(Records of questions based on scenes)
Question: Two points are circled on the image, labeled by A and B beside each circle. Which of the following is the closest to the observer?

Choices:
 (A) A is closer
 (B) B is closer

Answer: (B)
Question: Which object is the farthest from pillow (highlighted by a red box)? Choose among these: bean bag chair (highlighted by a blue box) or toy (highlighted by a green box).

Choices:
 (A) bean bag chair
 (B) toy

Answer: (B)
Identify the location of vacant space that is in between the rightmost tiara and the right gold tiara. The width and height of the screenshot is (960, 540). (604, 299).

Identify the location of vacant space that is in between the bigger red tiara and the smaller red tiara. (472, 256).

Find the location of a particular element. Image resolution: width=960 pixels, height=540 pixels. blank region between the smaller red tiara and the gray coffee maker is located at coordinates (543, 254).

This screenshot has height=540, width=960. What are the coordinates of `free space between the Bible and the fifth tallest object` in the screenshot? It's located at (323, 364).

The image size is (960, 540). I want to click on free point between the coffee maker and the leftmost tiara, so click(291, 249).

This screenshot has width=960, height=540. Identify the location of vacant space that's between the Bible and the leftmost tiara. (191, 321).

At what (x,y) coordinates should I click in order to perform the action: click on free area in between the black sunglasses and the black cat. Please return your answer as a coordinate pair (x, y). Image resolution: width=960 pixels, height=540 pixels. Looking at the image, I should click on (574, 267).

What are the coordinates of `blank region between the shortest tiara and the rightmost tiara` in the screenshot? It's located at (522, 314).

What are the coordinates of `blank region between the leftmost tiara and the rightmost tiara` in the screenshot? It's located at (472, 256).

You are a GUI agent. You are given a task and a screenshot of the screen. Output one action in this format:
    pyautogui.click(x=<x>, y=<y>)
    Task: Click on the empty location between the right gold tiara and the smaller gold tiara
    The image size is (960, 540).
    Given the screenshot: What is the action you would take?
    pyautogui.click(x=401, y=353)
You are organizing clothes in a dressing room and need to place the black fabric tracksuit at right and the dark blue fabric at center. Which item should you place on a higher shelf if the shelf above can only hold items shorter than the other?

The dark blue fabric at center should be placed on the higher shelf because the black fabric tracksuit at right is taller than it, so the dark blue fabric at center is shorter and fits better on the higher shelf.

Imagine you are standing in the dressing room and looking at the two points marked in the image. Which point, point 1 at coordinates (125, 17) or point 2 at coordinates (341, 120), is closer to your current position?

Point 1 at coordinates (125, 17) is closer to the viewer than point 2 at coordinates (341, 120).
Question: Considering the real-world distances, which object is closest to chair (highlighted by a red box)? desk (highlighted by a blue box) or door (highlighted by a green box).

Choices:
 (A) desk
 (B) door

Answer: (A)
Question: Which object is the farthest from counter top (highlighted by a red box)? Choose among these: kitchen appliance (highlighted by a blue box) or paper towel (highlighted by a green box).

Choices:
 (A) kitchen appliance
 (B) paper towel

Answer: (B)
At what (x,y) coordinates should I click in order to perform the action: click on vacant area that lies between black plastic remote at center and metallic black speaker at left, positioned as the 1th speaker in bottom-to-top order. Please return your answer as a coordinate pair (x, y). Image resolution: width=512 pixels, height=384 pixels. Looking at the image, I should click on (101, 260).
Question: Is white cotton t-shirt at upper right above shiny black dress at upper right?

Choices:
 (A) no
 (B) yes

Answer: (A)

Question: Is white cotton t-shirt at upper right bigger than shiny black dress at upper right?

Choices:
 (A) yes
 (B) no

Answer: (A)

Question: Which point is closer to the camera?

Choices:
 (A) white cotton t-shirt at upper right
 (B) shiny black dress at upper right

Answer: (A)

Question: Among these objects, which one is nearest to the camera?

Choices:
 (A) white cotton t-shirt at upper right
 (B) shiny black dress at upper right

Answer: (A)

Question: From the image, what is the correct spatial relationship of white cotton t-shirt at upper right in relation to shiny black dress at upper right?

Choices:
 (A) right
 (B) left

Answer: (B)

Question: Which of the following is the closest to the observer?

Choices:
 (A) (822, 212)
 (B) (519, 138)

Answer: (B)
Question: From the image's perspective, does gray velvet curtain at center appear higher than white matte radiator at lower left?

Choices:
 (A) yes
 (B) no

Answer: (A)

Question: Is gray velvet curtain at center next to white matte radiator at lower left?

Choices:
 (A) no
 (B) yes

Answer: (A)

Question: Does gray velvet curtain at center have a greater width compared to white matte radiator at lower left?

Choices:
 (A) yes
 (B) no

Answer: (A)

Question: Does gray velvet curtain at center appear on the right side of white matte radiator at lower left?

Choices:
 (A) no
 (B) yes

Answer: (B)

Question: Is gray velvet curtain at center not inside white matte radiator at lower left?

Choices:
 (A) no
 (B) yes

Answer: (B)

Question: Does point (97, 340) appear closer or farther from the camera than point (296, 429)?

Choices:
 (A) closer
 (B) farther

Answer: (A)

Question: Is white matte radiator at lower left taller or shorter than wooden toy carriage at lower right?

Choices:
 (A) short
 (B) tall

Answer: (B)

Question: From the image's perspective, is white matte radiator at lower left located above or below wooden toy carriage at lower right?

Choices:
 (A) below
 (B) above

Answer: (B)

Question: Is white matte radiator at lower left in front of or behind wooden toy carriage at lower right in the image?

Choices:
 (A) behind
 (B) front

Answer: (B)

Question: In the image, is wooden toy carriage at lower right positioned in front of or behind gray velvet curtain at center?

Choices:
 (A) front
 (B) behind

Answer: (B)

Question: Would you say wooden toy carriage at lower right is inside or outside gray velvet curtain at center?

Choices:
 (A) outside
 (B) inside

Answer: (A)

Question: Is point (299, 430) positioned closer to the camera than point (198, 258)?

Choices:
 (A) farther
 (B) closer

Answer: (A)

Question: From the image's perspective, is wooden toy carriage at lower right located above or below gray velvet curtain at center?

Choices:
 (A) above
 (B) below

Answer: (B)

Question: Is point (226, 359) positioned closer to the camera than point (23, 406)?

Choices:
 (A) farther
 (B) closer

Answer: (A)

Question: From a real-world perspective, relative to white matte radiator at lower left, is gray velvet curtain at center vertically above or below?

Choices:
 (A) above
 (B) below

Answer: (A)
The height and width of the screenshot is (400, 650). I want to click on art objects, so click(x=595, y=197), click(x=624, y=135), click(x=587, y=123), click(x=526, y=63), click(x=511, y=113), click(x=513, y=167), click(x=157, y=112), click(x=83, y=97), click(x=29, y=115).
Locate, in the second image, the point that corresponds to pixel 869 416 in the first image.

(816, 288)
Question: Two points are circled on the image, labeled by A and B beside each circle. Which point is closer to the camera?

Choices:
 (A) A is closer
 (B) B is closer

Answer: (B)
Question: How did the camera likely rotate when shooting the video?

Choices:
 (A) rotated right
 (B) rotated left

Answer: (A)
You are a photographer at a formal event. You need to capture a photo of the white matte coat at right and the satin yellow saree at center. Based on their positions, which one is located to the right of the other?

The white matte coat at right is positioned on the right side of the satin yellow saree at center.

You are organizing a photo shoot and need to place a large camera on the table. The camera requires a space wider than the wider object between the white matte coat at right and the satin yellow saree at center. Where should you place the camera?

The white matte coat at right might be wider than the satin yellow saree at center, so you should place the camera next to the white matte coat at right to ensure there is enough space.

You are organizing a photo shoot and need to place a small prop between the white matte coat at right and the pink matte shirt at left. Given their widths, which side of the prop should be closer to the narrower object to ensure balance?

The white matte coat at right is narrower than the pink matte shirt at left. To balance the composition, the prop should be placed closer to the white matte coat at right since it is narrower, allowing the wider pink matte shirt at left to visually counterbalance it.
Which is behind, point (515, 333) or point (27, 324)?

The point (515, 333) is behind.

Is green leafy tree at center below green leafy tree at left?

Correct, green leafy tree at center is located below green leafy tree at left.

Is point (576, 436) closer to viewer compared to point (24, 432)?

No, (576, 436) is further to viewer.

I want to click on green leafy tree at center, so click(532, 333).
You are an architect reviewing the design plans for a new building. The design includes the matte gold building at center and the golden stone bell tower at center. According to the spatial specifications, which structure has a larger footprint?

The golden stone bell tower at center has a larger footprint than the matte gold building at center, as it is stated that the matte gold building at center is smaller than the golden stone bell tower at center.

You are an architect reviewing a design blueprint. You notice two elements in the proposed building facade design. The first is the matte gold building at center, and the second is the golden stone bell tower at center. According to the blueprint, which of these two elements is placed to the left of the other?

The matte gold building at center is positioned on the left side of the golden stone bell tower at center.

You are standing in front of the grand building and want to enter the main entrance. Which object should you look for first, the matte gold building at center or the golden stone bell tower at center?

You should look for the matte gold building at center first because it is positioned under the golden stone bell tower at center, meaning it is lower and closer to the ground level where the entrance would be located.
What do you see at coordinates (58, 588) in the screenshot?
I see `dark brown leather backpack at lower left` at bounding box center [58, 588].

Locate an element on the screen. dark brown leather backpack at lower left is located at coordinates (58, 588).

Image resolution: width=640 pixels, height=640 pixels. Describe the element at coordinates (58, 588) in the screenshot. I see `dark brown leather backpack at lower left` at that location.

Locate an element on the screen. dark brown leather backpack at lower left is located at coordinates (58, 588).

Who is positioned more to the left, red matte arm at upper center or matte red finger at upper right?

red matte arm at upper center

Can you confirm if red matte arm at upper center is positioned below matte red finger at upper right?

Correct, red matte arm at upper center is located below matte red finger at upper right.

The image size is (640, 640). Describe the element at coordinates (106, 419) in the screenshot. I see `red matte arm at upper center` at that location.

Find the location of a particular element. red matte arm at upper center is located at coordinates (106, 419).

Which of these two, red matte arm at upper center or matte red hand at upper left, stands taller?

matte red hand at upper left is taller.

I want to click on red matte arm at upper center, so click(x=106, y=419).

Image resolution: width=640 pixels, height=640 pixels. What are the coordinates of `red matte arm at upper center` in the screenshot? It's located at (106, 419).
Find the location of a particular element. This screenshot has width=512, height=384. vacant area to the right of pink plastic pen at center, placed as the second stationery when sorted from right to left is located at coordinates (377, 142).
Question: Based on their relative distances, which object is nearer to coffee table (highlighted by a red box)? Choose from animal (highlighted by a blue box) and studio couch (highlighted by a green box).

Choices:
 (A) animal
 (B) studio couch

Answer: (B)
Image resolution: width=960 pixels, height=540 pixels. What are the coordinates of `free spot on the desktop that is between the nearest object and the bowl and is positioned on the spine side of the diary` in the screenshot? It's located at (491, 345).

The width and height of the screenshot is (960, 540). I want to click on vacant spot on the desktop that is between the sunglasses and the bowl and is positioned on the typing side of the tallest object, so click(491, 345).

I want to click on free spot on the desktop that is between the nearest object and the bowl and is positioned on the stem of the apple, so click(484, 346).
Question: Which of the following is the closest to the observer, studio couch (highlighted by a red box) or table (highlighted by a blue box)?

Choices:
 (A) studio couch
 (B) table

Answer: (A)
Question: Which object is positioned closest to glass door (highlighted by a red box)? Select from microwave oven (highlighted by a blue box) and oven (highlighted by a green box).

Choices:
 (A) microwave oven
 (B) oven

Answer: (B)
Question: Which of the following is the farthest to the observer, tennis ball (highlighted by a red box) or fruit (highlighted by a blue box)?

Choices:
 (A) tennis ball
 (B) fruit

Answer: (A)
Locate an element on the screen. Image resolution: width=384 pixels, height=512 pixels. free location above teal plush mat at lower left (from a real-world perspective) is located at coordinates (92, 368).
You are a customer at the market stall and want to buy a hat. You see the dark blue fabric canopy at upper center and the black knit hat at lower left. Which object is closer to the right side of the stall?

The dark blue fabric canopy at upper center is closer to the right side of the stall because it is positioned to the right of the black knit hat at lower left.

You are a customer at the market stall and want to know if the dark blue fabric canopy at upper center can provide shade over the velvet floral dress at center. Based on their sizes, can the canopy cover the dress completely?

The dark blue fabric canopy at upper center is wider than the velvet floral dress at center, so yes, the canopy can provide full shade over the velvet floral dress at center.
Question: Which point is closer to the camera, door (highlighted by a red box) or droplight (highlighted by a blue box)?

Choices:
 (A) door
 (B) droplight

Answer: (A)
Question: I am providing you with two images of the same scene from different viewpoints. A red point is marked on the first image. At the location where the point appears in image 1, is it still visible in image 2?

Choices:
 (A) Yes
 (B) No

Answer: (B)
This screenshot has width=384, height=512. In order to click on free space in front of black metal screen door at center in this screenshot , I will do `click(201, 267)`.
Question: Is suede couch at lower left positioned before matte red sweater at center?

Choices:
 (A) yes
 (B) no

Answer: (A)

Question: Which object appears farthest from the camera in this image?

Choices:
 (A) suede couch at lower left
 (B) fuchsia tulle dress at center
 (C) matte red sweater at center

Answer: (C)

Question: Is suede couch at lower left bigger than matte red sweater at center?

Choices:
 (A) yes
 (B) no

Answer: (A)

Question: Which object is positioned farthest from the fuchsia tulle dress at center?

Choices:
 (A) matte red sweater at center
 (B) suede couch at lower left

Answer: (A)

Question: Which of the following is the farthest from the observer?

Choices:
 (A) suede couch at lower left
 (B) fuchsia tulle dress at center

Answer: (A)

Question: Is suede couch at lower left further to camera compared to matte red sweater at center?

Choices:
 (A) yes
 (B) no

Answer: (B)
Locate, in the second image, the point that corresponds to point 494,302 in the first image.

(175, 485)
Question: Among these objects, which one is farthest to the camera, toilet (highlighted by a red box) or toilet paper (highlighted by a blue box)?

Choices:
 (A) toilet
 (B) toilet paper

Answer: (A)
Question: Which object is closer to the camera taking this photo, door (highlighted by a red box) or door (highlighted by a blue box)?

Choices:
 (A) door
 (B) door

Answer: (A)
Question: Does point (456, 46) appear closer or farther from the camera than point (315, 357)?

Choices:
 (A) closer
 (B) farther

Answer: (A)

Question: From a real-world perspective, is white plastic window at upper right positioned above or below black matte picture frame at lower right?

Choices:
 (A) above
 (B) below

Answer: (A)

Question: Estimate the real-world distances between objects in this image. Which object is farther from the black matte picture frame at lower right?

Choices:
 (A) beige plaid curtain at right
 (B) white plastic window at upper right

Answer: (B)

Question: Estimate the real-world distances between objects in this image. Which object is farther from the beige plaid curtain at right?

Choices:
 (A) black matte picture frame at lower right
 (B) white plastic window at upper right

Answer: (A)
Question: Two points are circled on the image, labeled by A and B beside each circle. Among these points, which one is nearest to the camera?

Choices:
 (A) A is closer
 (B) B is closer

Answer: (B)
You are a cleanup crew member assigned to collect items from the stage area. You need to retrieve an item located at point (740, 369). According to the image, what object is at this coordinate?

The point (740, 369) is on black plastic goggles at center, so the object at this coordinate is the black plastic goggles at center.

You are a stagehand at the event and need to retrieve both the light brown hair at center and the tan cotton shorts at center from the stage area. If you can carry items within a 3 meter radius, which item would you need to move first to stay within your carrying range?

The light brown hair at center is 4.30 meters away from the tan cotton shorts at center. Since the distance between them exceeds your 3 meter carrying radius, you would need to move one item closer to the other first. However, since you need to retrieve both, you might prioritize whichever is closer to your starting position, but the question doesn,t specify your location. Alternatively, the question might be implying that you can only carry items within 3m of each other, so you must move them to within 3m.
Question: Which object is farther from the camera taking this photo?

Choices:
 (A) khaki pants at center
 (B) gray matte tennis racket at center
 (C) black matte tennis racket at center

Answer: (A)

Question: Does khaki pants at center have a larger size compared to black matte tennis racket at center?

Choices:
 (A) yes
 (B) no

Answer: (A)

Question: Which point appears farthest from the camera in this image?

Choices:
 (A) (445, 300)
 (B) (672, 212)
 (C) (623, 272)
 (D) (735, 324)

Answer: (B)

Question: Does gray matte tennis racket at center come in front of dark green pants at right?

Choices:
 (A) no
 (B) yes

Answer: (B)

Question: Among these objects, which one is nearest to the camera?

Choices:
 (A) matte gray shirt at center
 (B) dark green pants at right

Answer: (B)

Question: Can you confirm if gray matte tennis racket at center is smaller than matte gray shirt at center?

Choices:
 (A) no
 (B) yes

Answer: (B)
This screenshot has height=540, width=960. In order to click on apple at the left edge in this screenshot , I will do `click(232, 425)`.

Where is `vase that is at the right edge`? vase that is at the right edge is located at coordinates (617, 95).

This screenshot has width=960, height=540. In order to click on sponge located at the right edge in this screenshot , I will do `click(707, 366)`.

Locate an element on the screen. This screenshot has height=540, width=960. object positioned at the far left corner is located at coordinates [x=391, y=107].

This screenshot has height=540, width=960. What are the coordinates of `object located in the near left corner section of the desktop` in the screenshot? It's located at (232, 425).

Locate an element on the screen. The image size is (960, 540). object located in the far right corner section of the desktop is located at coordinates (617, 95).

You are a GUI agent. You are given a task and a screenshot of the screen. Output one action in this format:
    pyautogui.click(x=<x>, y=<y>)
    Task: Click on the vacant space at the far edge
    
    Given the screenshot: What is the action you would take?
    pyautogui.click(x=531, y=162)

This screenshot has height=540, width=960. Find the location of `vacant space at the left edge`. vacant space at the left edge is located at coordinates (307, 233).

PROBLEM DETAILS:
Retype the material word for word, from its first line through the line that contains "Find the location of a particular element. Image", including both of those lines.

RESULT:
Question: Two points are circled on the image, labeled by A and B beside each circle. Which of the following is the closest to the observer?

Choices:
 (A) A is closer
 (B) B is closer

Answer: (B)
Question: Which object is the farthest from pillow (highlighted by a red box)? Choose among these: bean bag chair (highlighted by a blue box) or toy (highlighted by a green box).

Choices:
 (A) bean bag chair
 (B) toy

Answer: (B)
Identify the location of vacant space that is in between the rightmost tiara and the right gold tiara. The width and height of the screenshot is (960, 540). (604, 299).

Identify the location of vacant space that is in between the bigger red tiara and the smaller red tiara. (472, 256).

Find the location of a particular element. Image resolution: width=960 pixels, height=540 pixels. blank region between the smaller red tiara and the gray coffee maker is located at coordinates (543, 254).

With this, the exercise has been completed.